Data records>
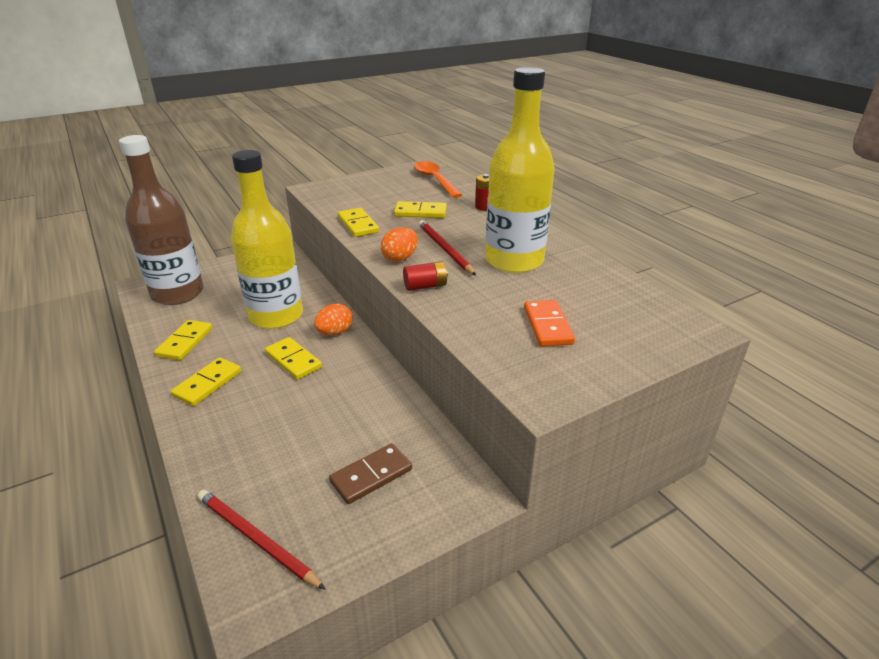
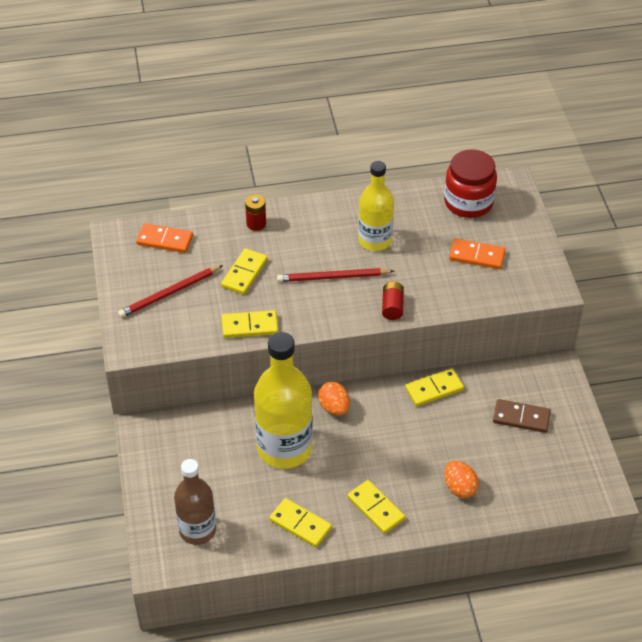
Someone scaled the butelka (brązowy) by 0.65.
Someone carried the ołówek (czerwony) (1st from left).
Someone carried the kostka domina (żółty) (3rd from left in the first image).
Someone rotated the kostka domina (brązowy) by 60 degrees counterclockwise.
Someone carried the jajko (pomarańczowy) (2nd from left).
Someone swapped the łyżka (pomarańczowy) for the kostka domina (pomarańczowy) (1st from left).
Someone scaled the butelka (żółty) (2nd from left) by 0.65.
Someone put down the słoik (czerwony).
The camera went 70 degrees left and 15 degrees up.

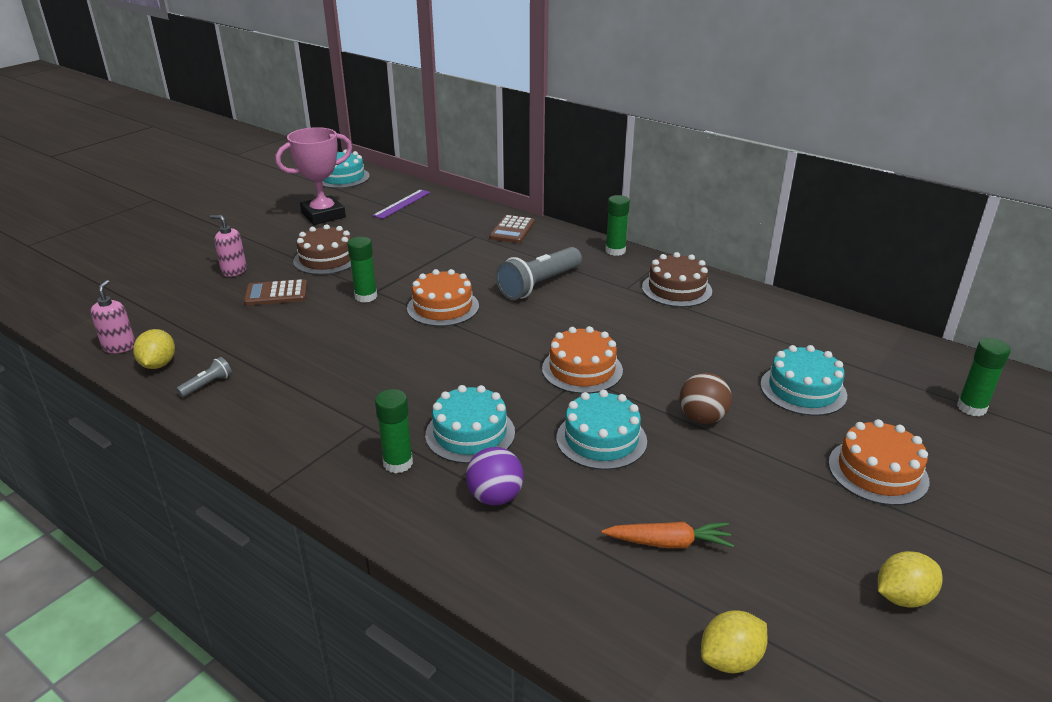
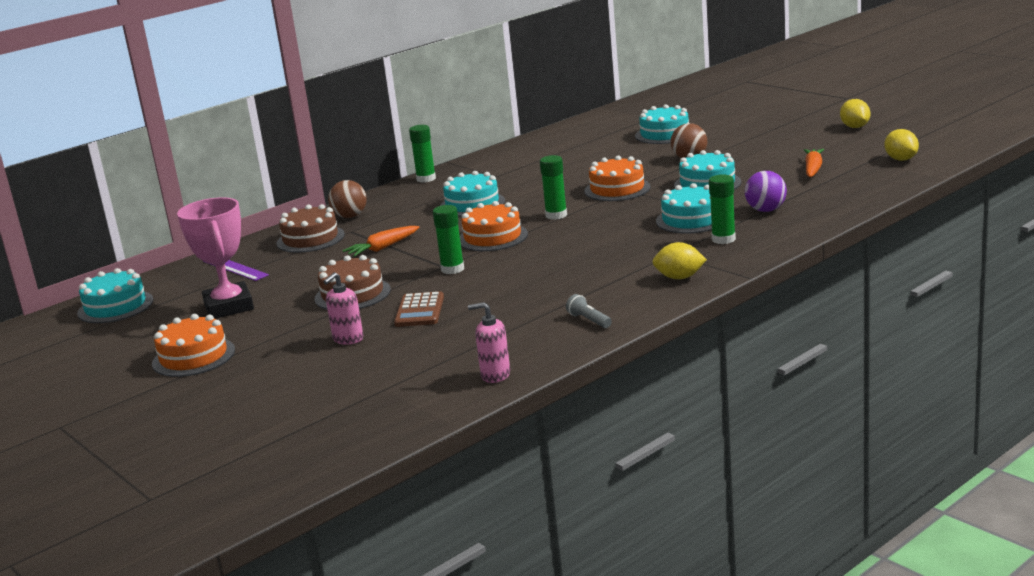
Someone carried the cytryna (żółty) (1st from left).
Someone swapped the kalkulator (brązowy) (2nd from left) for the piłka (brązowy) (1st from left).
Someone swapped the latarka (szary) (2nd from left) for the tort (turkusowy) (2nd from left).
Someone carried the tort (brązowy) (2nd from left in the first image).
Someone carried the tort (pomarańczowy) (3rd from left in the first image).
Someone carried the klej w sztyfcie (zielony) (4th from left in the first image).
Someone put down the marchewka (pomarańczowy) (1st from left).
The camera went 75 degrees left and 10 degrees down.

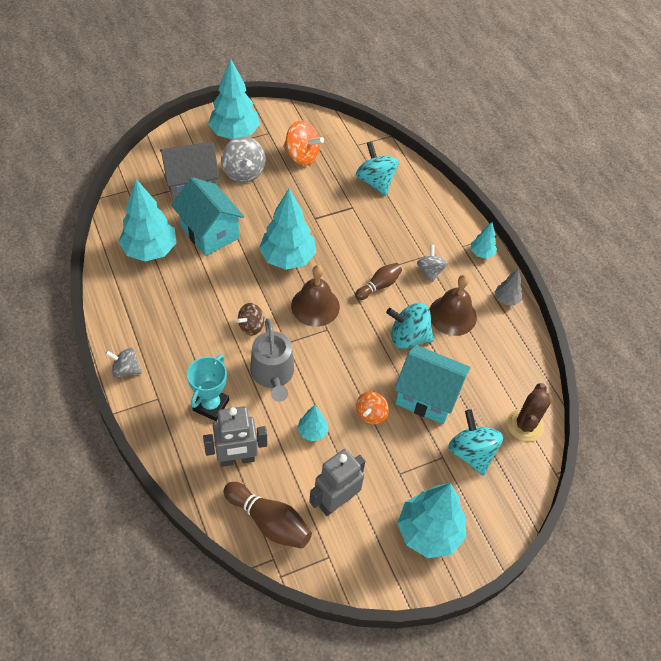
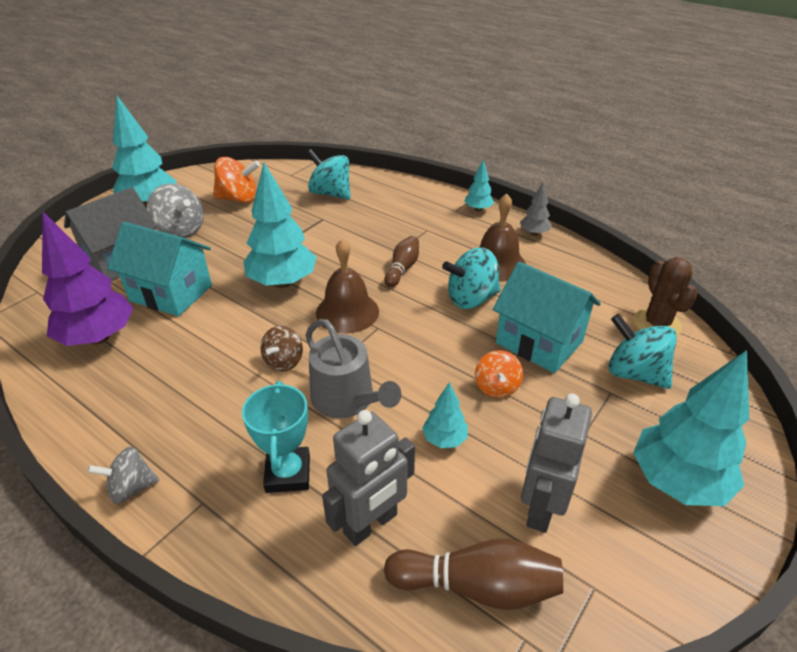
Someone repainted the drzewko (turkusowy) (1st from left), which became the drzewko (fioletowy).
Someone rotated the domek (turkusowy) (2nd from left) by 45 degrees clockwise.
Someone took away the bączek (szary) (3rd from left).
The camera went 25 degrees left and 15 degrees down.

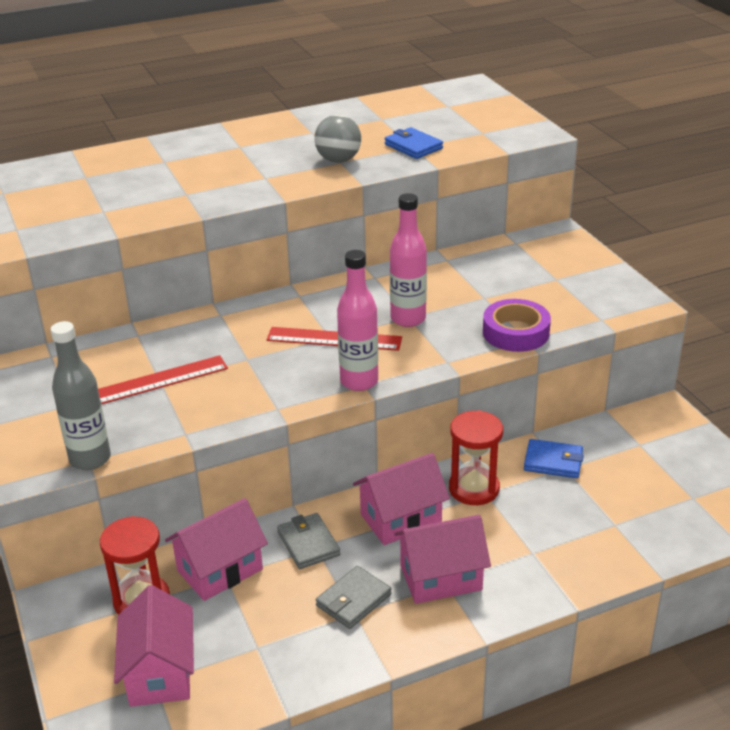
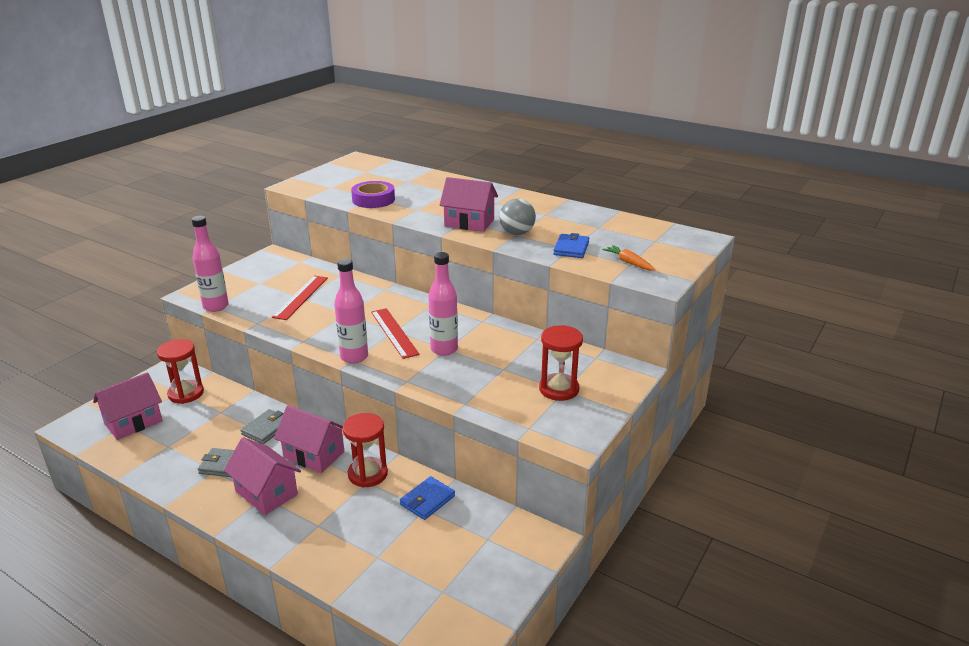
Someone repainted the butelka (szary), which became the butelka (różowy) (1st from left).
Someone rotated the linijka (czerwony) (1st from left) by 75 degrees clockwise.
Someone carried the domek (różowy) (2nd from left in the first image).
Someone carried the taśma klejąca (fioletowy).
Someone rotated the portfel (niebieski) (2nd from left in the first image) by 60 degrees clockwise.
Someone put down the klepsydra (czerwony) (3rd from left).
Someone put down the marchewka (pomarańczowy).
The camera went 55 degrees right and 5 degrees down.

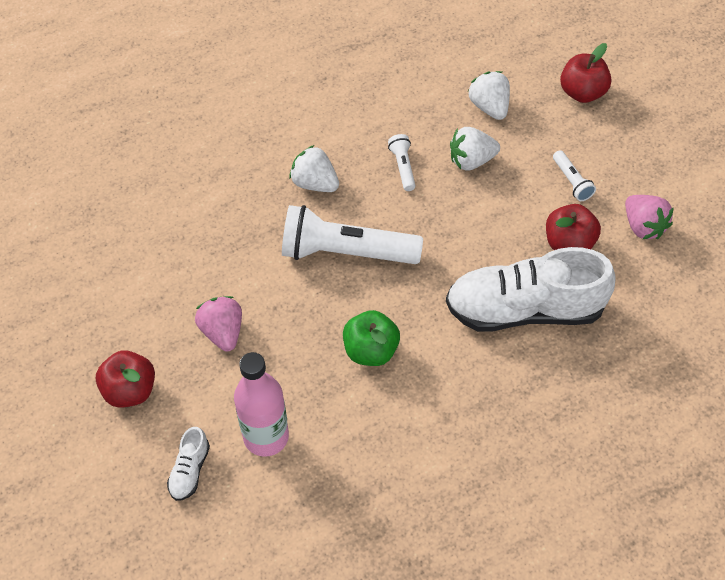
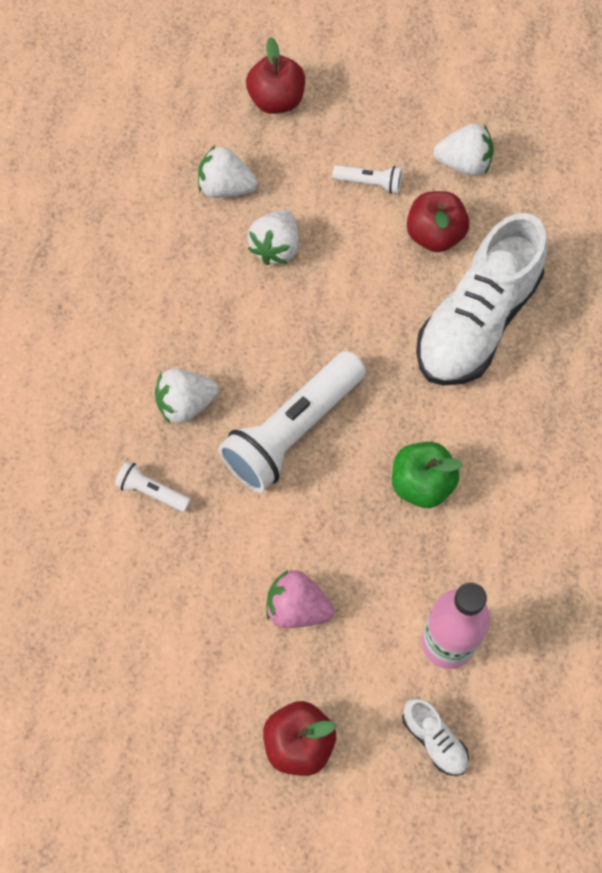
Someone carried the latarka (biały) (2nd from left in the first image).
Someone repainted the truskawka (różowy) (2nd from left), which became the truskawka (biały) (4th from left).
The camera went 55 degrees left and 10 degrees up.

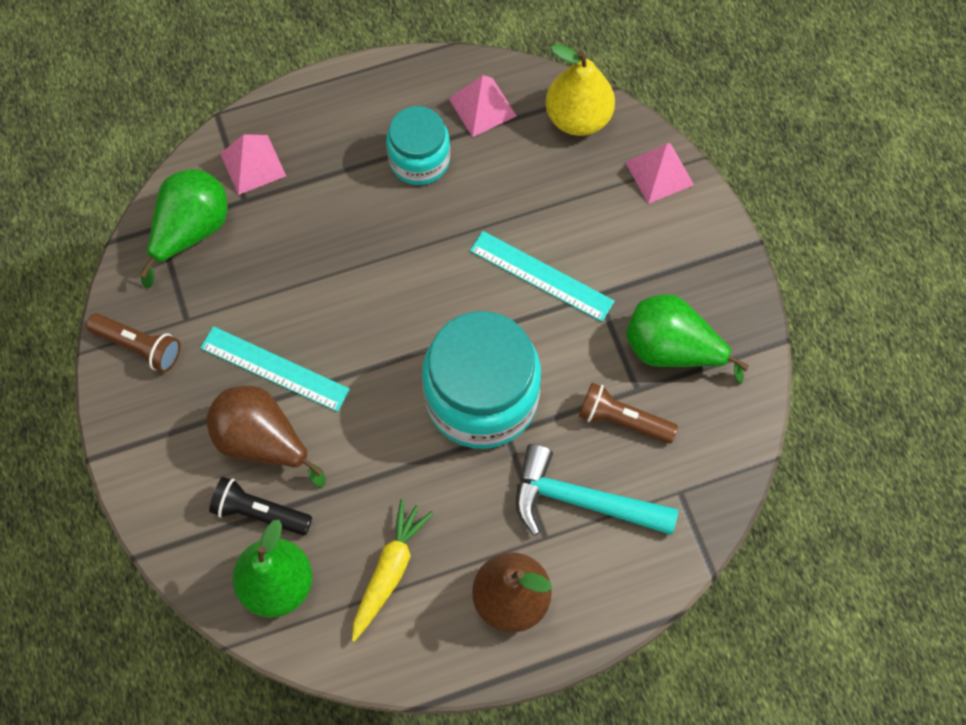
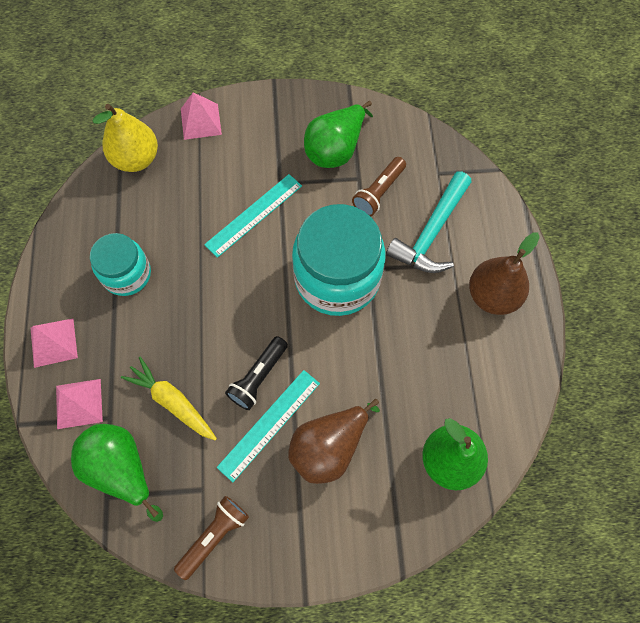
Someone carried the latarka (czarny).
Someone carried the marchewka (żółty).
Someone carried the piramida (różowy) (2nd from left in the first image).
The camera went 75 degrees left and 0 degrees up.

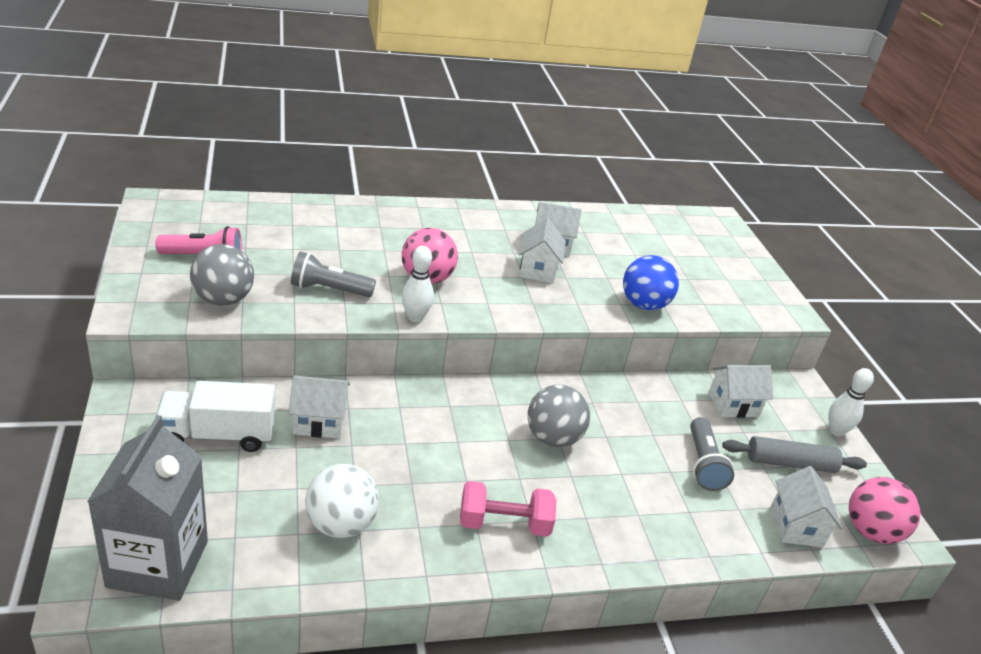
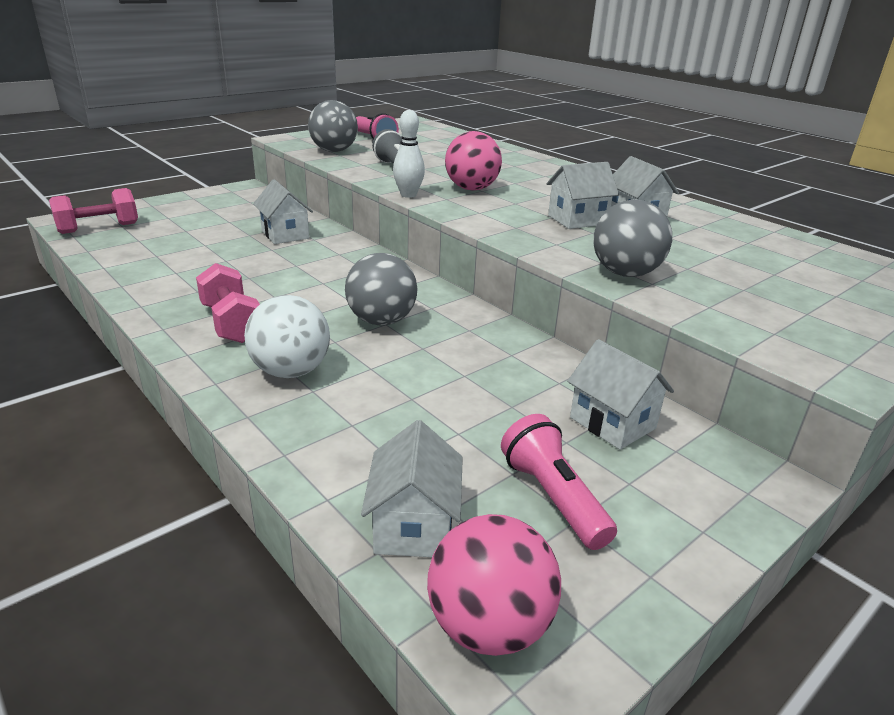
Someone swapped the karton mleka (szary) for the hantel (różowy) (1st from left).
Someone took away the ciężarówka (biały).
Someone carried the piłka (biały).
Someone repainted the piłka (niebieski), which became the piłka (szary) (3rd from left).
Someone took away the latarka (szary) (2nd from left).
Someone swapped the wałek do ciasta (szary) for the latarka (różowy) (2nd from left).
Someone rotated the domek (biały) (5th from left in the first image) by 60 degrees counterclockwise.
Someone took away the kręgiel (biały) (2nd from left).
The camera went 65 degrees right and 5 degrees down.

Task description> Without any picture, return exactly the lines of the records above from the first through the line that contains "Someone carried the kostka".

Result for this exercise>
Someone scaled the butelka (brązowy) by 0.65.
Someone carried the ołówek (czerwony) (1st from left).
Someone carried the kostka domina (żółty) (3rd from left in the first image).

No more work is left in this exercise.